[Items listed in a dataset]
—————

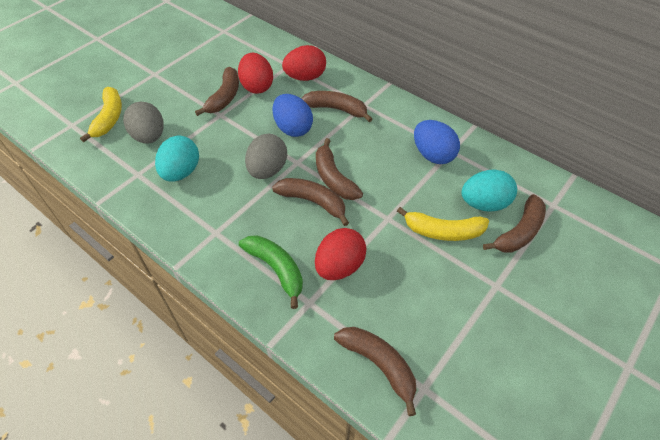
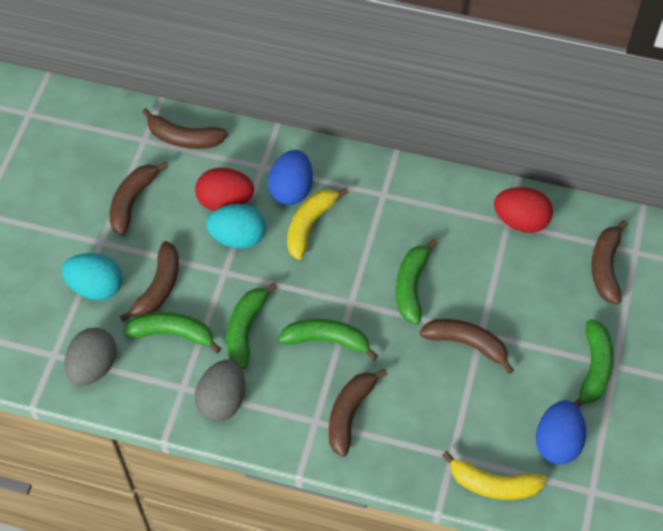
green banana: 1 -> 5
red egg: 3 -> 2

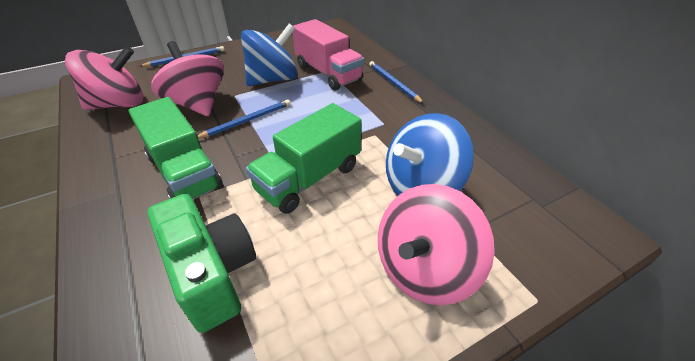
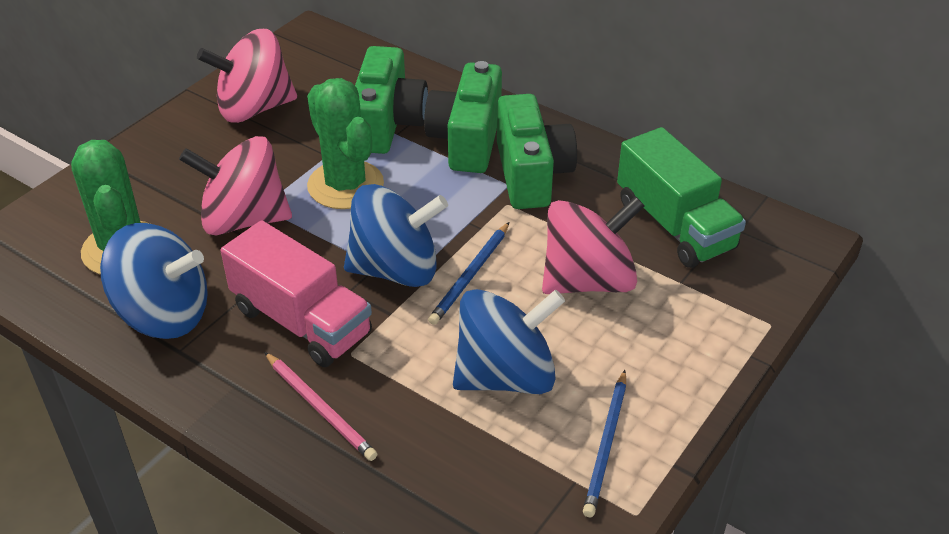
blue pencil: 3 -> 2
blue spinning top: 2 -> 3
green cactus: 0 -> 2
green camera: 1 -> 3
green truck: 2 -> 1
pink pencil: 0 -> 1

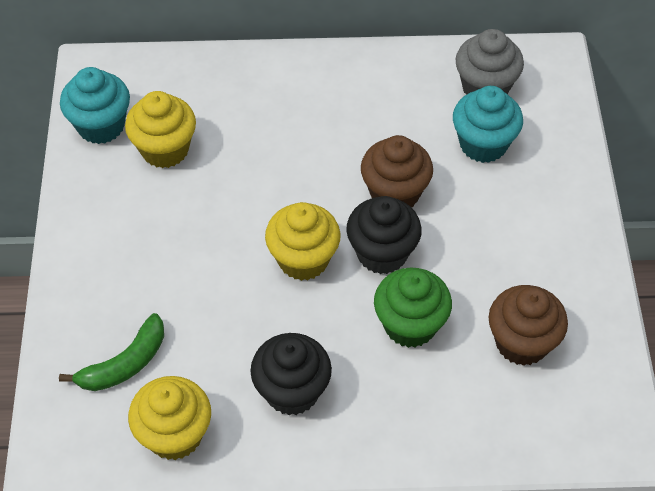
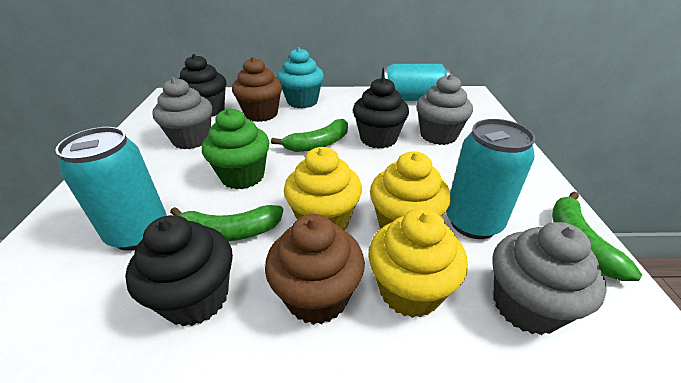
black cupcake: 2 -> 3
green banana: 1 -> 3
grey cupcake: 1 -> 3
turquoise can: 0 -> 3
turquoise cupcake: 2 -> 1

—————

Exercise goal ->
Output all the data above verbatim, leaving out images.

Result of this task ->
green banana: 1 -> 5
red egg: 3 -> 2

blue pencil: 3 -> 2
blue spinning top: 2 -> 3
green cactus: 0 -> 2
green camera: 1 -> 3
green truck: 2 -> 1
pink pencil: 0 -> 1

black cupcake: 2 -> 3
green banana: 1 -> 3
grey cupcake: 1 -> 3
turquoise can: 0 -> 3
turquoise cupcake: 2 -> 1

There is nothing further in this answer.